• _Source information_:
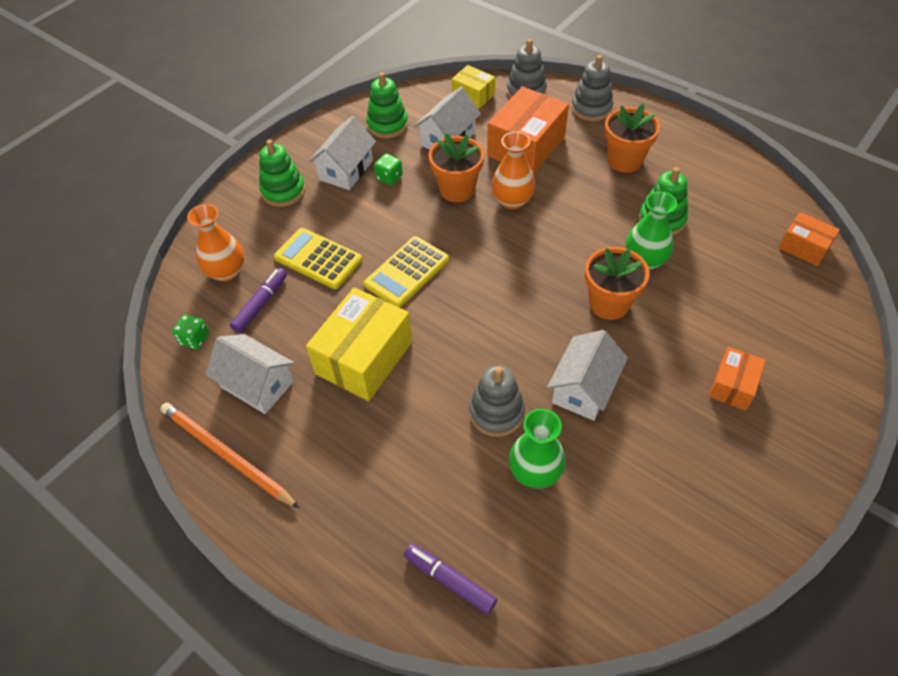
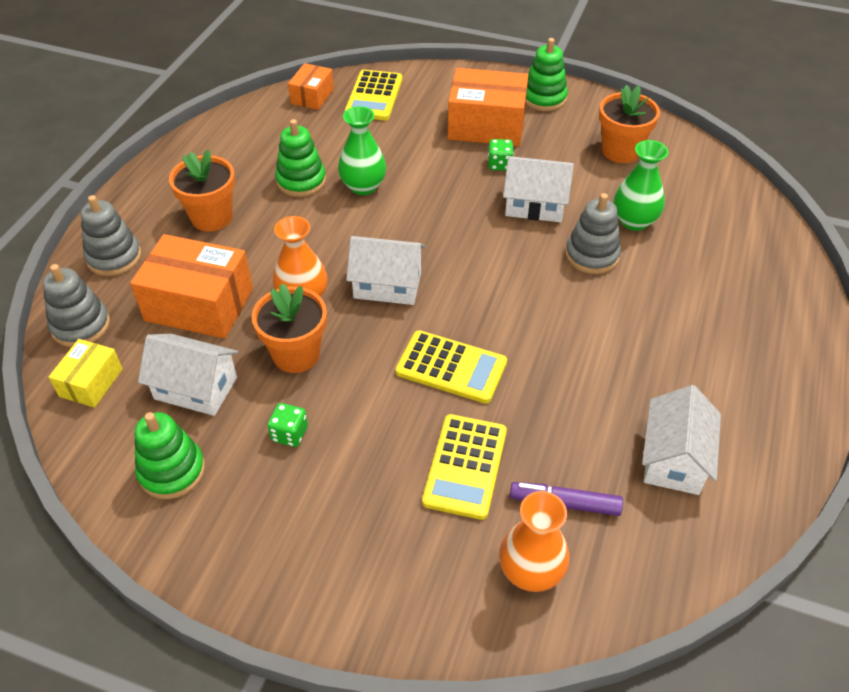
camera: 110 degrees left, 5 degrees down
(194, 339) = (652, 558): green dice -> green dice (499, 164)
(226, 455) = (768, 452): orange pencil -> none
(283, 191) = (351, 562): green stacking toy -> green stacking toy (544, 98)
(346, 170) = (285, 493): white house -> white house (387, 285)
(364, 357) = (586, 371): yellow box -> none
(449, 580) = (759, 251): purple marker -> none
(609, 304) = (429, 203): orange flower pot -> orange flower pot (620, 151)
(732, 386) = (486, 125): orange box -> orange box, size x1.82
(801, 298) = (374, 96): none -> yellow calculator

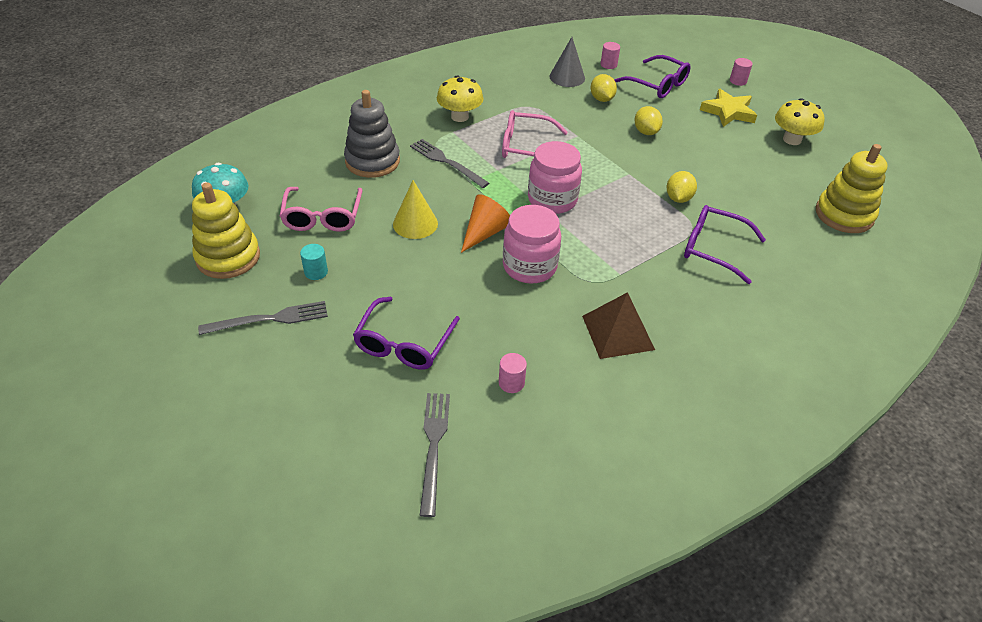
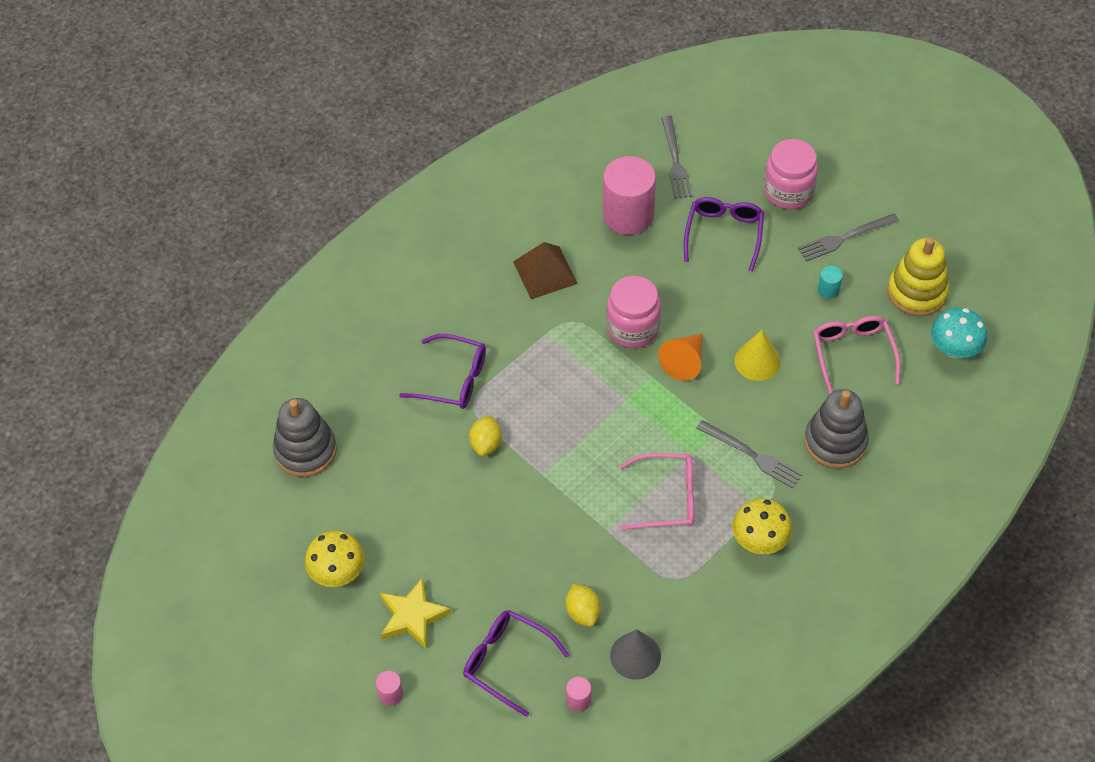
camera: 175 degrees right, 10 degrees up
(511, 383) = (628, 215): pink cylinder -> pink cylinder, size x2.42
(552, 200) = (623, 418): pink jar -> pink jar (788, 191)
(646, 132) = (522, 553): yellow lemon -> none
(844, 215) = (305, 450): yellow stacking toy -> grey stacking toy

• _Work order_: Please reproduce the closing stretch of the records, from the line with "(646, 132) = (522, 553): yellow lemon -> none" through the last line, exactly as it stands.

• _Exercise solution_:
(646, 132) = (522, 553): yellow lemon -> none
(844, 215) = (305, 450): yellow stacking toy -> grey stacking toy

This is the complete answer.